(Provided records Opens)

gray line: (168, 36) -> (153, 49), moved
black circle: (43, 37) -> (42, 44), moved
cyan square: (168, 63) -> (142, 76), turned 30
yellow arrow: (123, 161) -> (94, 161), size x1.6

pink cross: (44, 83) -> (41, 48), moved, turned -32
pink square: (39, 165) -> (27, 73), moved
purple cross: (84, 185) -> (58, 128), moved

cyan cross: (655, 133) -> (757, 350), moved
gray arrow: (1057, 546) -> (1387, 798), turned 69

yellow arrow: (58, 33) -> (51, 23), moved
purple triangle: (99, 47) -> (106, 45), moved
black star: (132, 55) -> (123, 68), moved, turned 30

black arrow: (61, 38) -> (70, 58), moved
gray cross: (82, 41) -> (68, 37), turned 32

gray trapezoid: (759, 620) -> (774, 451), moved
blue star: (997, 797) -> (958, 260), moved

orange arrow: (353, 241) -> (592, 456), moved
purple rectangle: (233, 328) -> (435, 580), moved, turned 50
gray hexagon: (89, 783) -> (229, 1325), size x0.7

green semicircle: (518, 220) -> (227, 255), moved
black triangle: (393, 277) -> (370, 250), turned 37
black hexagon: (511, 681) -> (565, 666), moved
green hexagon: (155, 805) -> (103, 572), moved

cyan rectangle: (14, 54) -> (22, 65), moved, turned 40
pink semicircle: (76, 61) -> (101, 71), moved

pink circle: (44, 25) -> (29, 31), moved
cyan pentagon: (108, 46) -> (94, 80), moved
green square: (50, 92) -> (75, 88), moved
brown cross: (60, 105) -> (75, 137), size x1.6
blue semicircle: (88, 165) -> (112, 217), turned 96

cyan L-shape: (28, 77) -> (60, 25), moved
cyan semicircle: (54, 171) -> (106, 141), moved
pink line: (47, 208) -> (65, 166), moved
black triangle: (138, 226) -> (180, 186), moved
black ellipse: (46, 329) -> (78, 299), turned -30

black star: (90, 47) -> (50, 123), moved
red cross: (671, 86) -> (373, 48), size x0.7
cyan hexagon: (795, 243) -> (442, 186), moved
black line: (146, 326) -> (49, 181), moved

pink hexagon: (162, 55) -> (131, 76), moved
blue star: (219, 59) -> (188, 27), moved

(Provided records Closes)

▶ _Instructions to follow_:
The output should be the entire listing, exactly as it is.

▶ _Answer space_:
gray line: (168, 36) -> (153, 49), moved
black circle: (43, 37) -> (42, 44), moved
cyan square: (168, 63) -> (142, 76), turned 30
yellow arrow: (123, 161) -> (94, 161), size x1.6

pink cross: (44, 83) -> (41, 48), moved, turned -32
pink square: (39, 165) -> (27, 73), moved
purple cross: (84, 185) -> (58, 128), moved

cyan cross: (655, 133) -> (757, 350), moved
gray arrow: (1057, 546) -> (1387, 798), turned 69

yellow arrow: (58, 33) -> (51, 23), moved
purple triangle: (99, 47) -> (106, 45), moved
black star: (132, 55) -> (123, 68), moved, turned 30

black arrow: (61, 38) -> (70, 58), moved
gray cross: (82, 41) -> (68, 37), turned 32

gray trapezoid: (759, 620) -> (774, 451), moved
blue star: (997, 797) -> (958, 260), moved

orange arrow: (353, 241) -> (592, 456), moved
purple rectangle: (233, 328) -> (435, 580), moved, turned 50
gray hexagon: (89, 783) -> (229, 1325), size x0.7

green semicircle: (518, 220) -> (227, 255), moved
black triangle: (393, 277) -> (370, 250), turned 37
black hexagon: (511, 681) -> (565, 666), moved
green hexagon: (155, 805) -> (103, 572), moved

cyan rectangle: (14, 54) -> (22, 65), moved, turned 40
pink semicircle: (76, 61) -> (101, 71), moved

pink circle: (44, 25) -> (29, 31), moved
cyan pentagon: (108, 46) -> (94, 80), moved
green square: (50, 92) -> (75, 88), moved
brown cross: (60, 105) -> (75, 137), size x1.6
blue semicircle: (88, 165) -> (112, 217), turned 96

cyan L-shape: (28, 77) -> (60, 25), moved
cyan semicircle: (54, 171) -> (106, 141), moved
pink line: (47, 208) -> (65, 166), moved
black triangle: (138, 226) -> (180, 186), moved
black ellipse: (46, 329) -> (78, 299), turned -30

black star: (90, 47) -> (50, 123), moved
red cross: (671, 86) -> (373, 48), size x0.7
cyan hexagon: (795, 243) -> (442, 186), moved
black line: (146, 326) -> (49, 181), moved

pink hexagon: (162, 55) -> (131, 76), moved
blue star: (219, 59) -> (188, 27), moved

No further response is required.